* **TASK GOAL**: Without the pictures, copy all the entries below exactly.

[DATA LISTING — start]

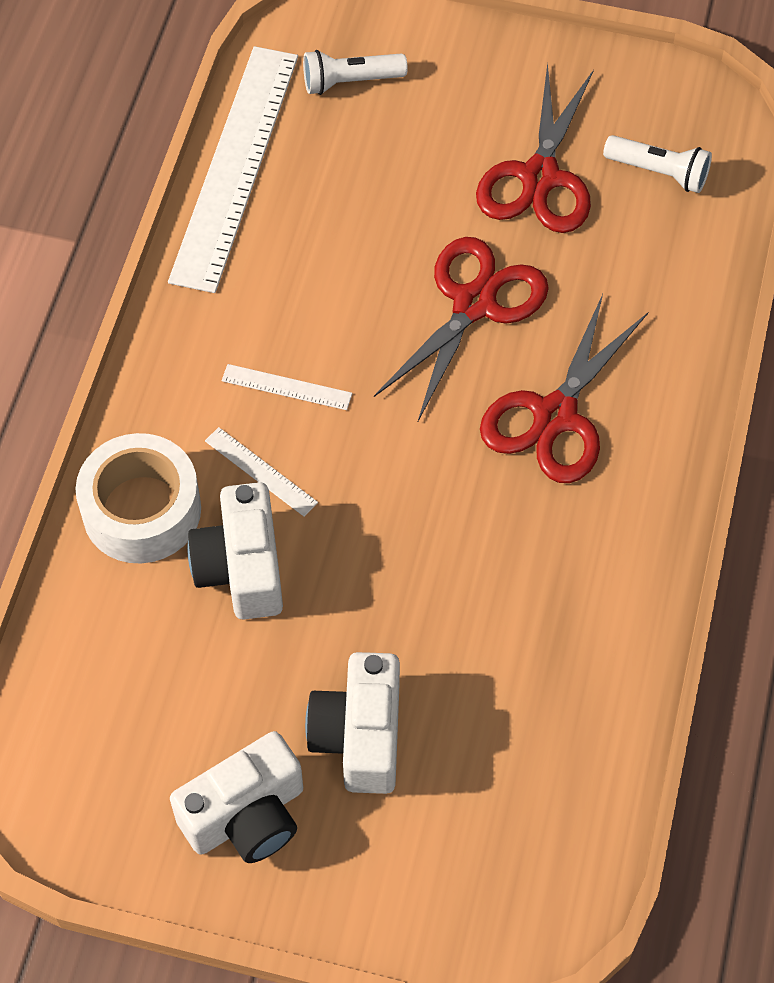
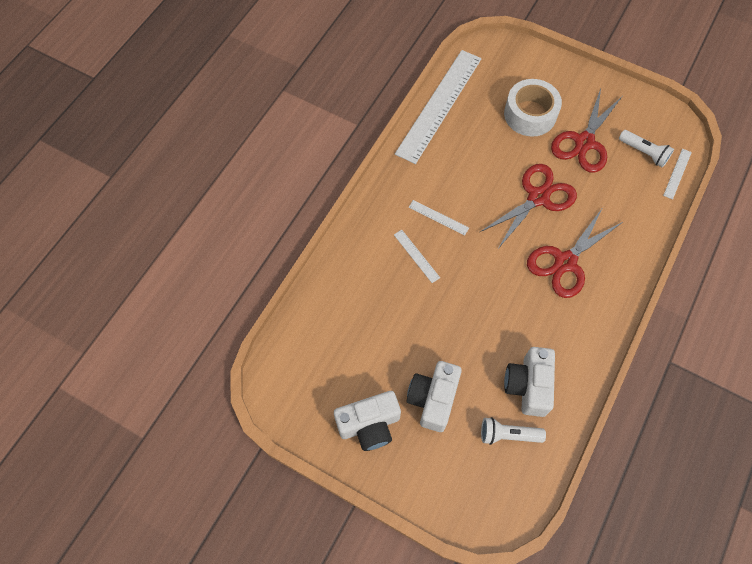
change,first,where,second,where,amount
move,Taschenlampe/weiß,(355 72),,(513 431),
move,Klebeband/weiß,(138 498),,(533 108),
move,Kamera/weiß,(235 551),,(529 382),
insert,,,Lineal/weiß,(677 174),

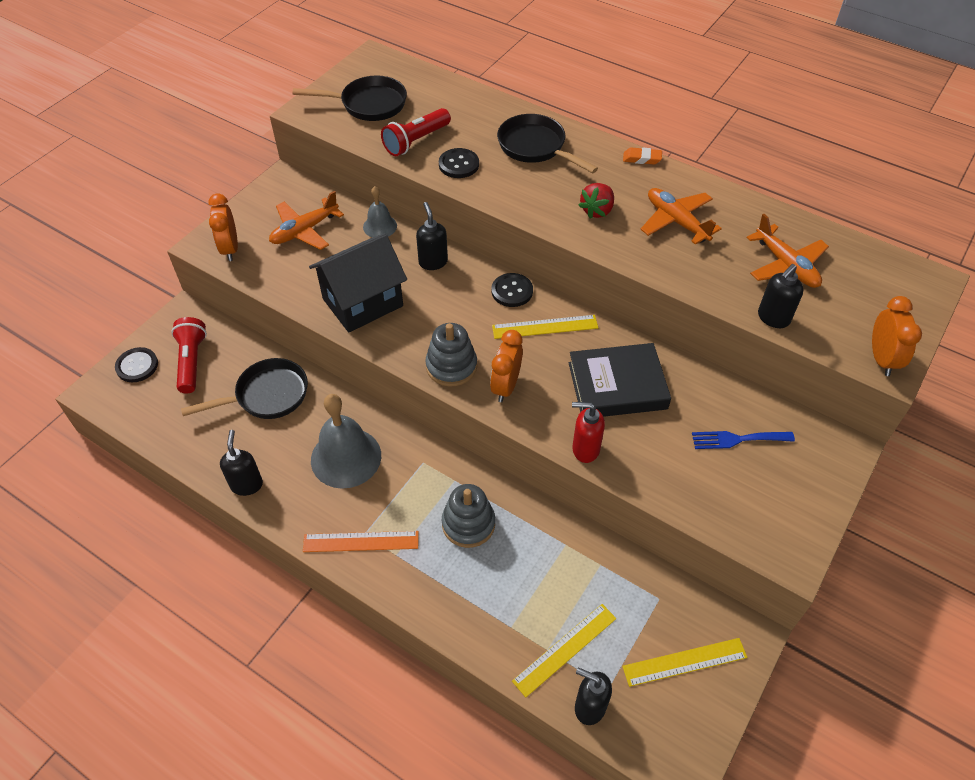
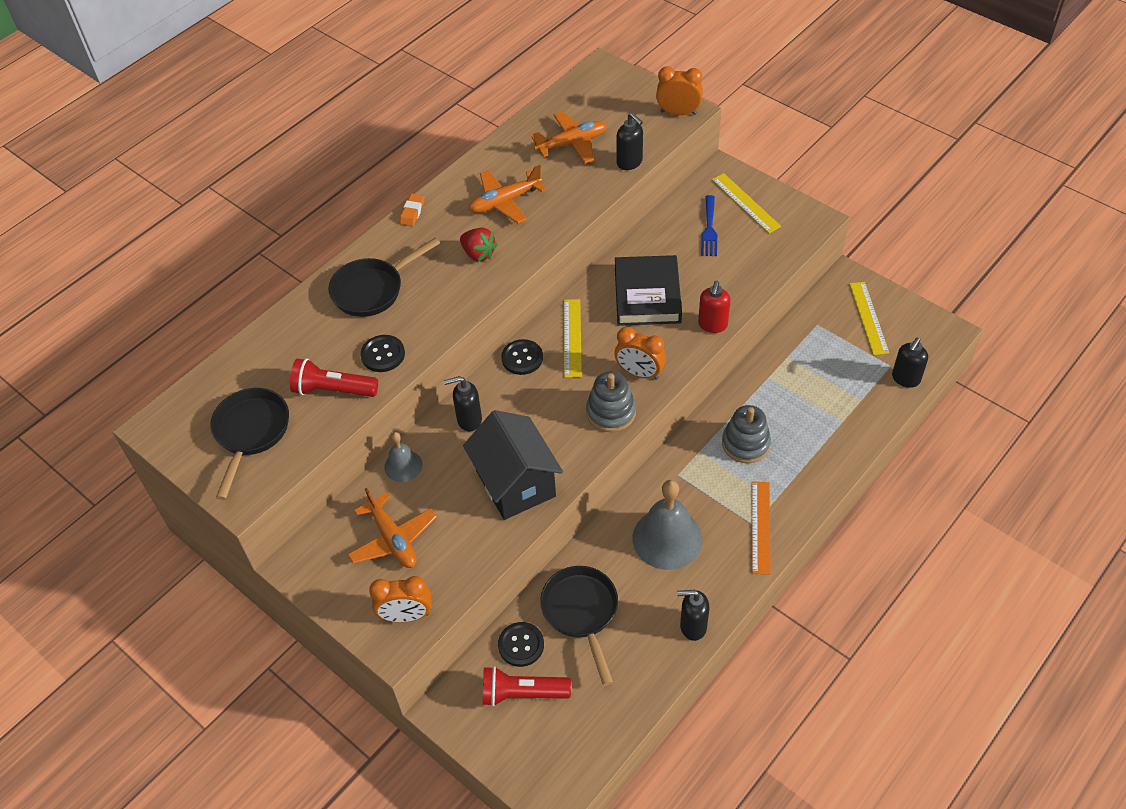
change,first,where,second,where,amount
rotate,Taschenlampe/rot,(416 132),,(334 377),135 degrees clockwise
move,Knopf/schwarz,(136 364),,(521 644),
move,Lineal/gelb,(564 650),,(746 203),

[DATA LISTING — finish]

* **ANSWER SECTION**:
change,first,where,second,where,amount
move,Taschenlampe/weiß,(355 72),,(513 431),
move,Klebeband/weiß,(138 498),,(533 108),
move,Kamera/weiß,(235 551),,(529 382),
insert,,,Lineal/weiß,(677 174),

change,first,where,second,where,amount
rotate,Taschenlampe/rot,(416 132),,(334 377),135 degrees clockwise
move,Knopf/schwarz,(136 364),,(521 644),
move,Lineal/gelb,(564 650),,(746 203),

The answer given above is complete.